## What is needed
From the first line to the last, write out the records exactly, leaving out images.

Scene images with change listings:

'''

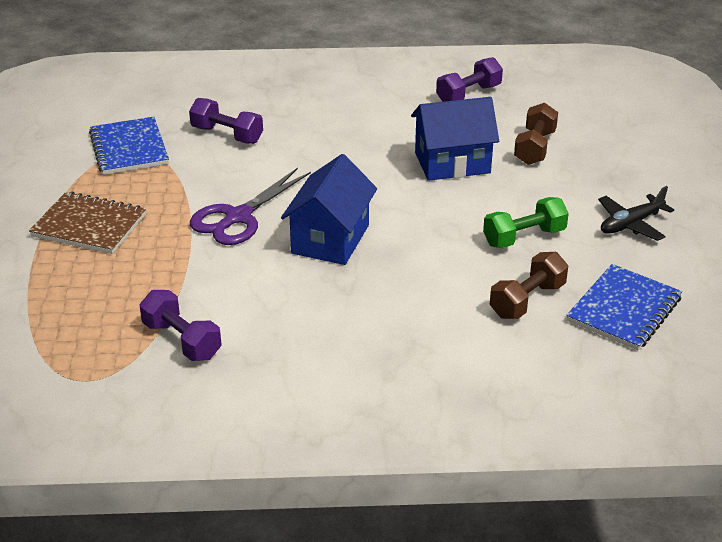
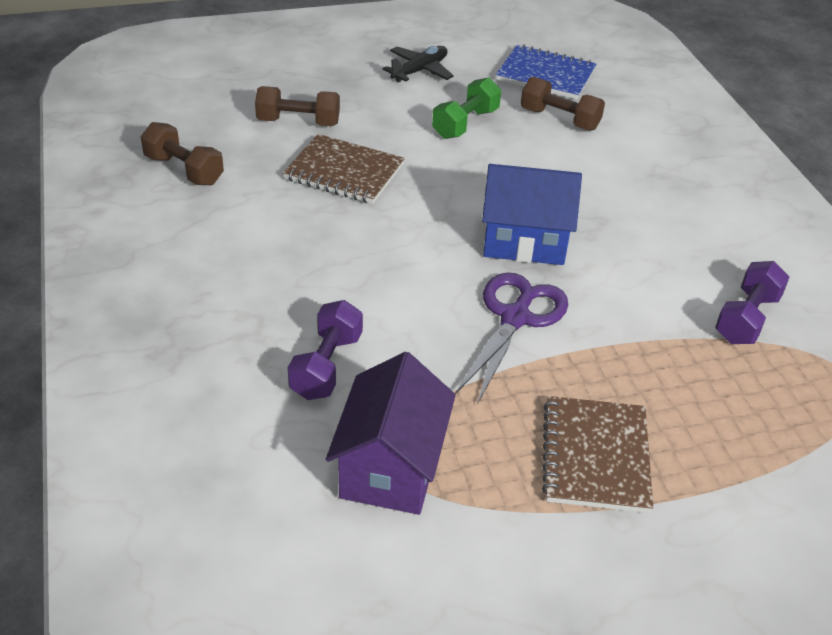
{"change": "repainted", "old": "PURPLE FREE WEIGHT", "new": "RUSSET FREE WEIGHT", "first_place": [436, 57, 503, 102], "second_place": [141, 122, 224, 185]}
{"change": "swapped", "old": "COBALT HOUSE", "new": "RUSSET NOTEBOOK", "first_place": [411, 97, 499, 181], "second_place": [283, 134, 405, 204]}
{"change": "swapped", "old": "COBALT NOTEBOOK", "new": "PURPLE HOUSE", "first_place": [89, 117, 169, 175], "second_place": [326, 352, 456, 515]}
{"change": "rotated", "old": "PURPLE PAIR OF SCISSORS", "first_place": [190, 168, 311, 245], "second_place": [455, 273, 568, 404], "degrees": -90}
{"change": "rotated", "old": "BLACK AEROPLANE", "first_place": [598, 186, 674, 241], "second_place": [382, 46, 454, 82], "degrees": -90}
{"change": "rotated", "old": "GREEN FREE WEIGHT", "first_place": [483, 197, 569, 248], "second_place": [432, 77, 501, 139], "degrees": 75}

'''

## Problem solution
{"change": "repainted", "old": "PURPLE FREE WEIGHT", "new": "RUSSET FREE WEIGHT", "first_place": [436, 57, 503, 102], "second_place": [141, 122, 224, 185]}
{"change": "swapped", "old": "COBALT HOUSE", "new": "RUSSET NOTEBOOK", "first_place": [411, 97, 499, 181], "second_place": [283, 134, 405, 204]}
{"change": "swapped", "old": "COBALT NOTEBOOK", "new": "PURPLE HOUSE", "first_place": [89, 117, 169, 175], "second_place": [326, 352, 456, 515]}
{"change": "rotated", "old": "PURPLE PAIR OF SCISSORS", "first_place": [190, 168, 311, 245], "second_place": [455, 273, 568, 404], "degrees": -90}
{"change": "rotated", "old": "BLACK AEROPLANE", "first_place": [598, 186, 674, 241], "second_place": [382, 46, 454, 82], "degrees": -90}
{"change": "rotated", "old": "GREEN FREE WEIGHT", "first_place": [483, 197, 569, 248], "second_place": [432, 77, 501, 139], "degrees": 75}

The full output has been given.